> **Required action**
Within the records, how many lines hold the word "round"? State that number alone.

Segment Start: Exercise data

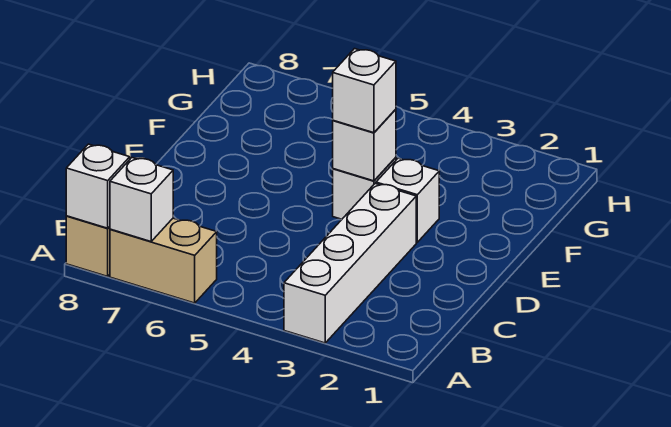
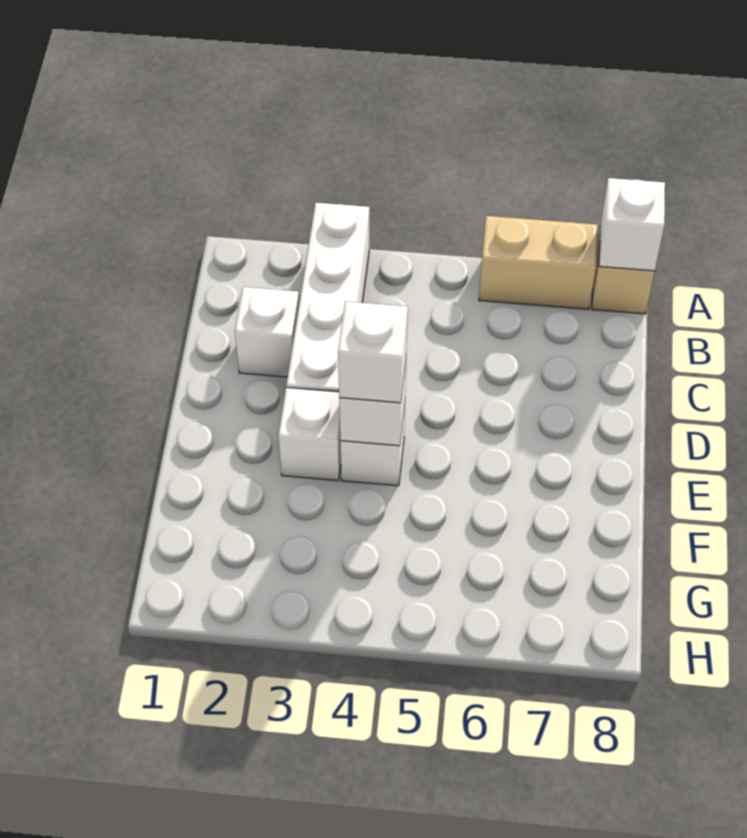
white brick A7 level 2 -> white brick C2 level 1

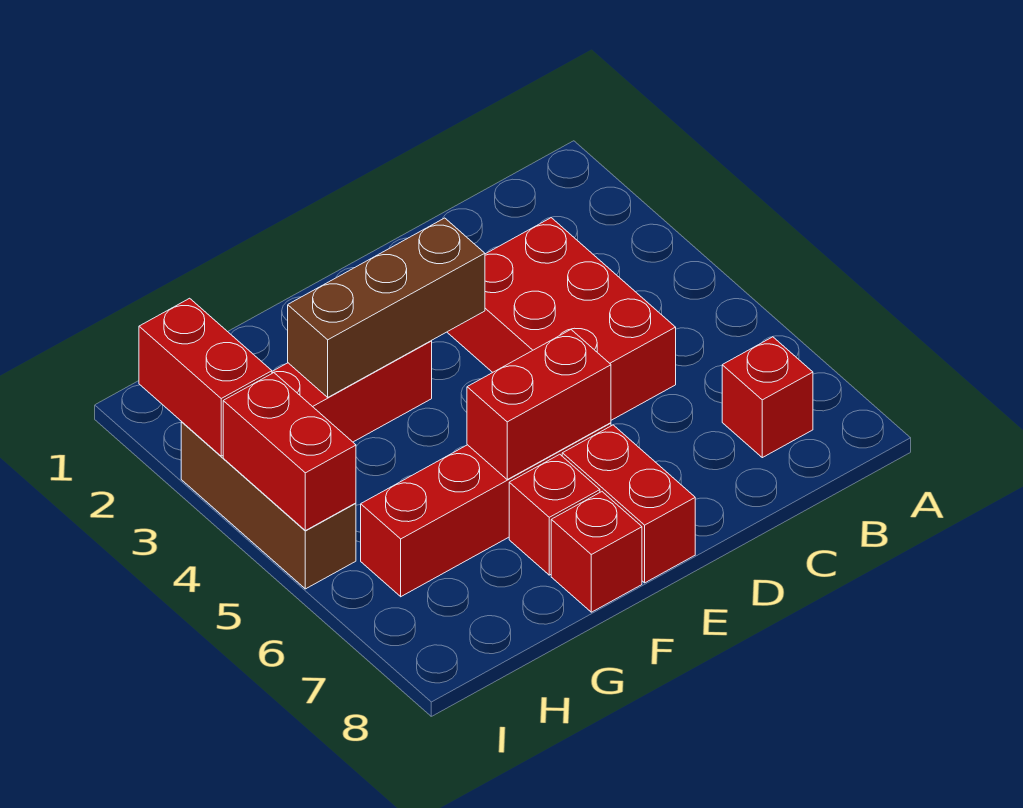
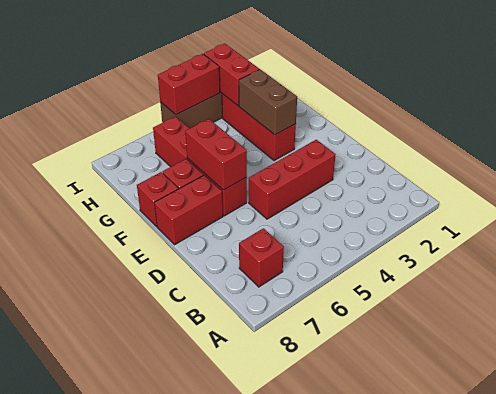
red brick C3:D5 level 1 -> red brick D3:D5 level 1
brown brick E3:G3 level 2 -> brown brick F3:G3 level 2
red brick I2:I3 level 2 -> red brick H3:I3 level 2

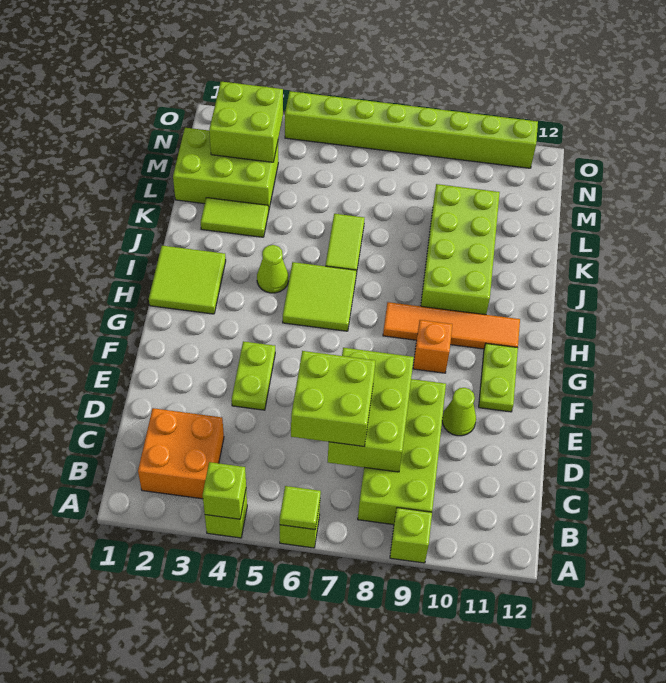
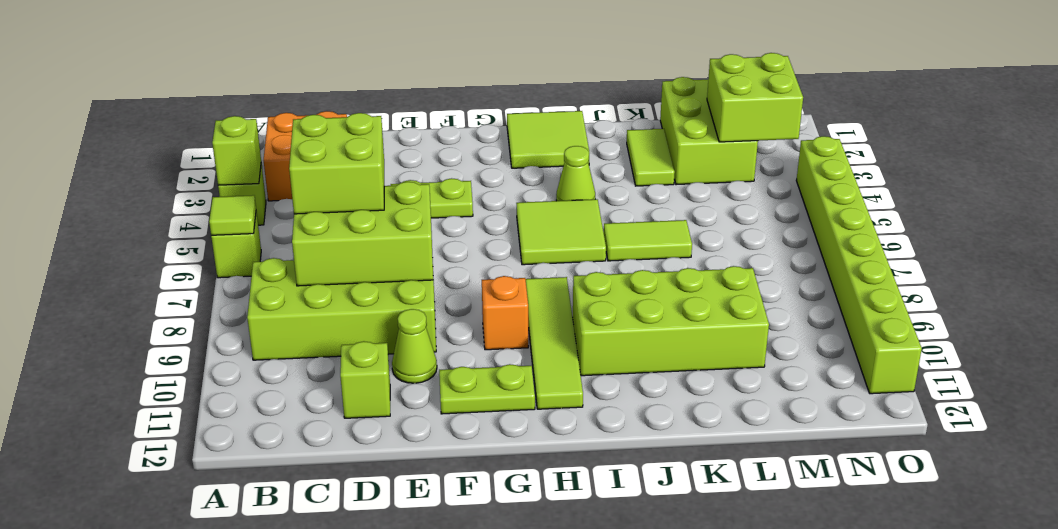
lime brick A9 level 1 -> lime brick D11 level 1
orange tile H8:H11 level 1 -> lime tile H8:H11 level 1

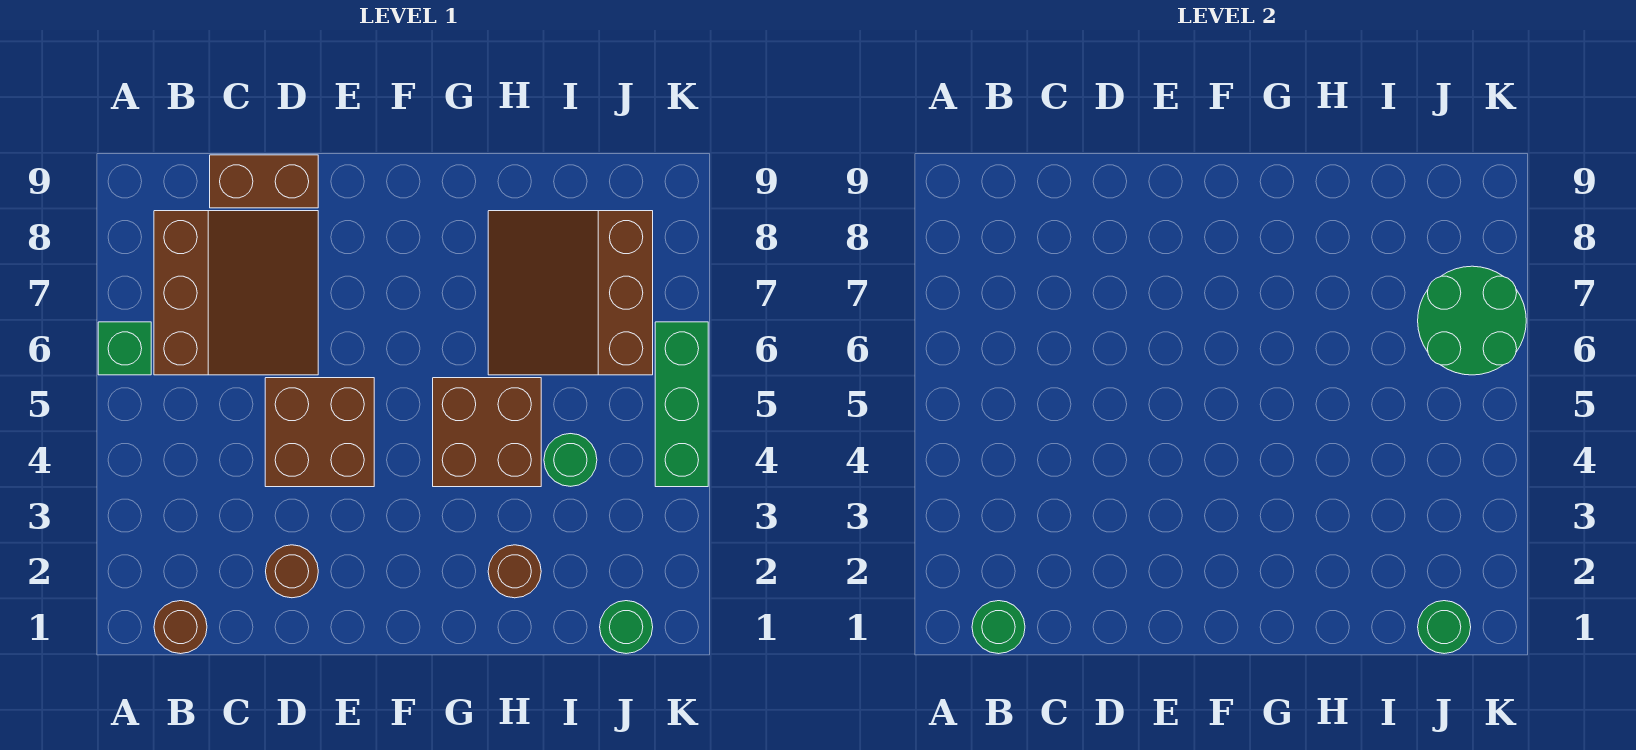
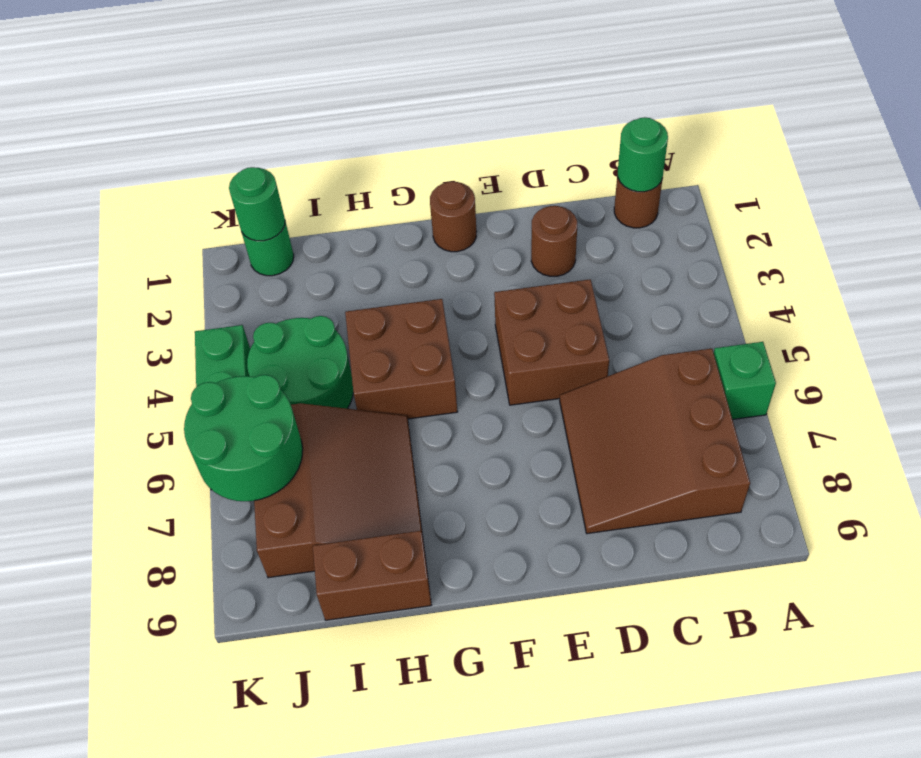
brown brick C9:D9 level 1 -> brown brick H9:I9 level 1
brown round brick H2 level 1 -> brown round brick F1 level 1
green round brick I4 level 1 -> green round brick I4:J5 level 1

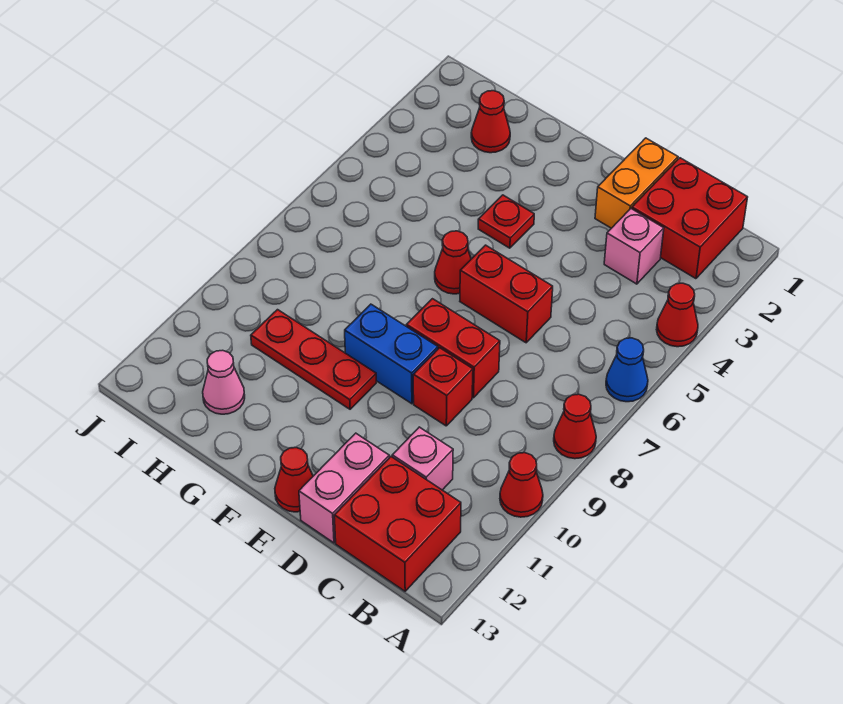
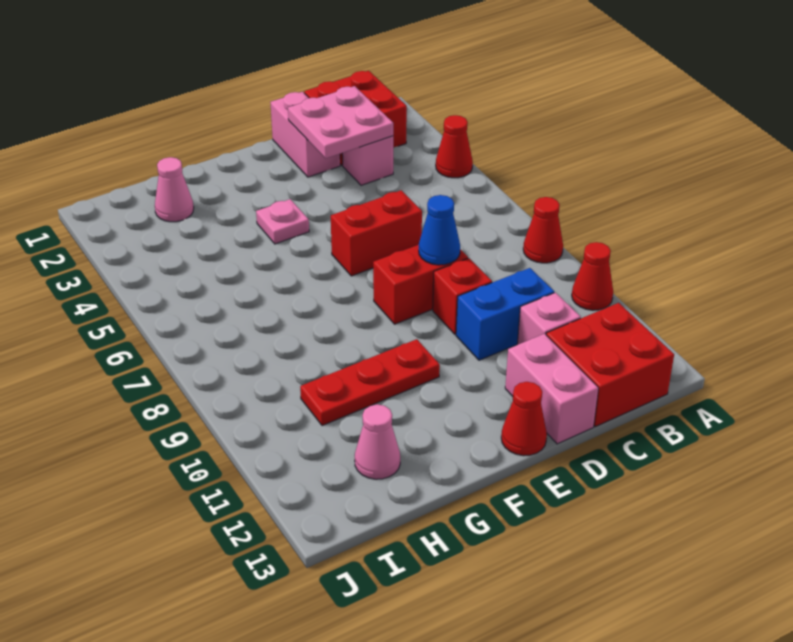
blue cone A6 level 1 -> blue cone D8 level 2
none -> pink plate C2:D3 level 2
orange brick D1:D2 level 1 -> pink brick D1:D2 level 1
blue brick E9:F9 level 1 -> blue brick C10:D10 level 1
red plate F4 level 1 -> pink plate F4 level 1
red cone F6 level 1 -> none
red cone H2 level 1 -> pink cone H2 level 1

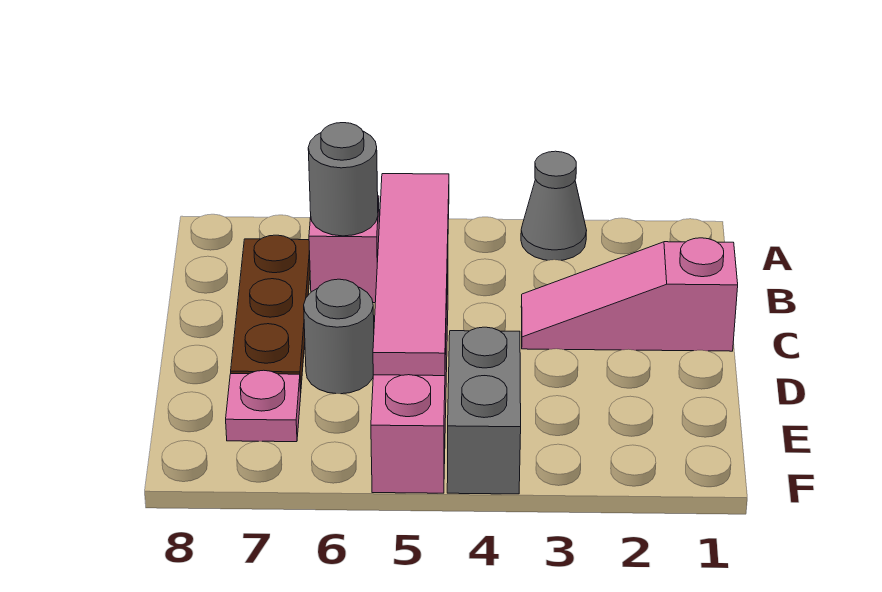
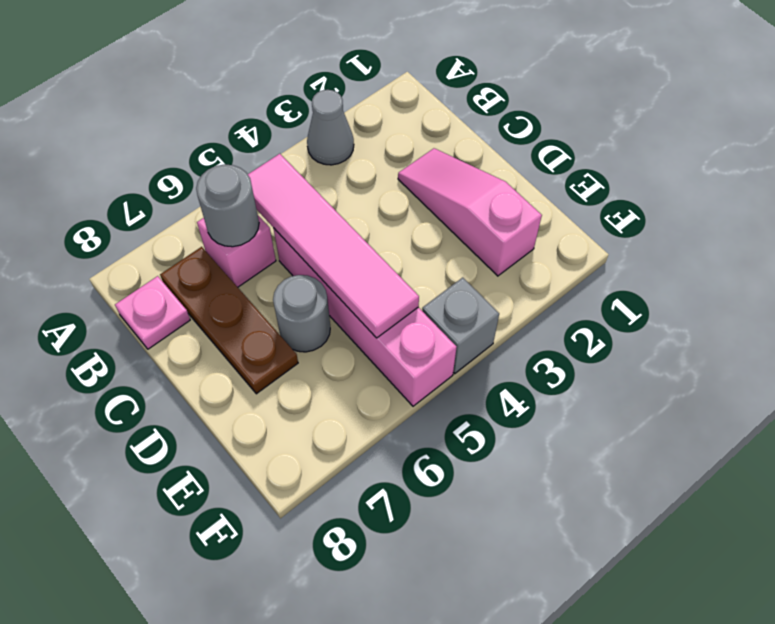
pink slope C1:C3 level 1 top 1 -> pink slope C2:E2 level 1 top E
grey brick E4:F4 level 1 -> grey brick F4 level 1
pink plate E7 level 1 -> pink plate B8 level 1

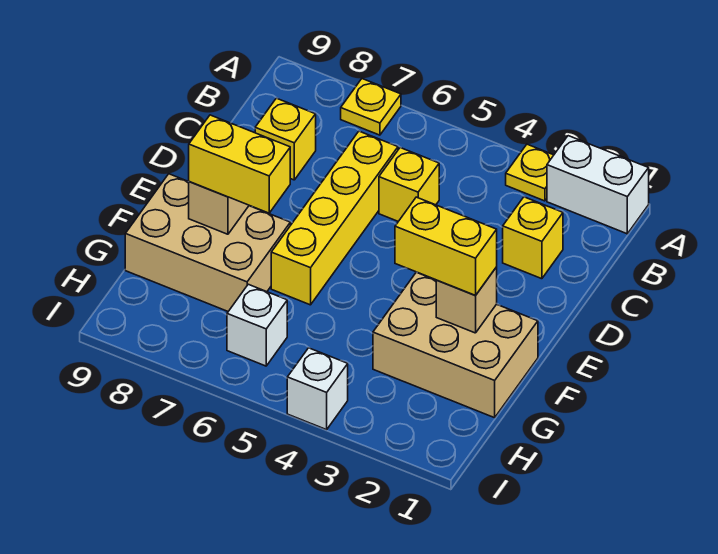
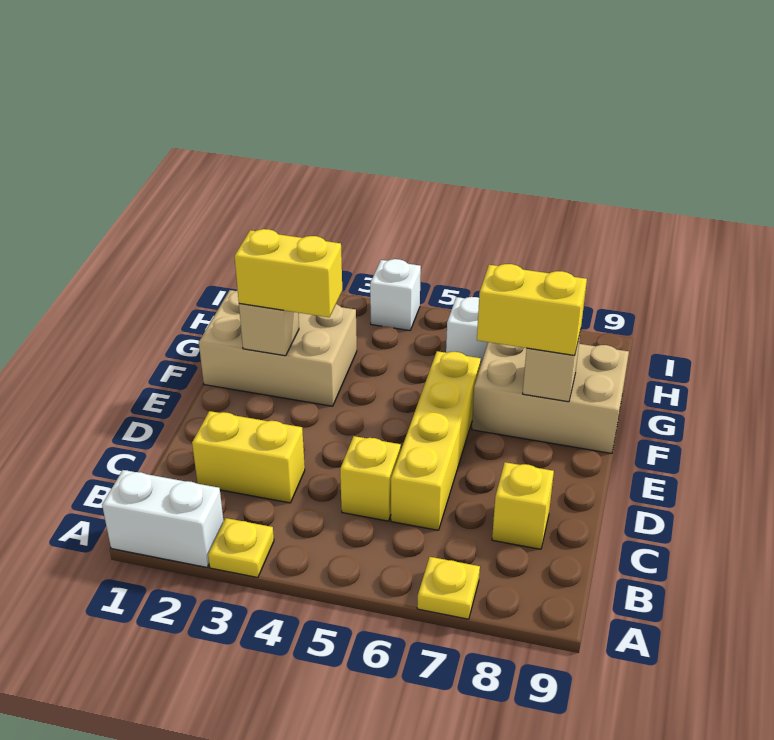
yellow brick C2 level 1 -> yellow brick C2:C3 level 1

Segment End: Exercise data

> **Result for this task**
2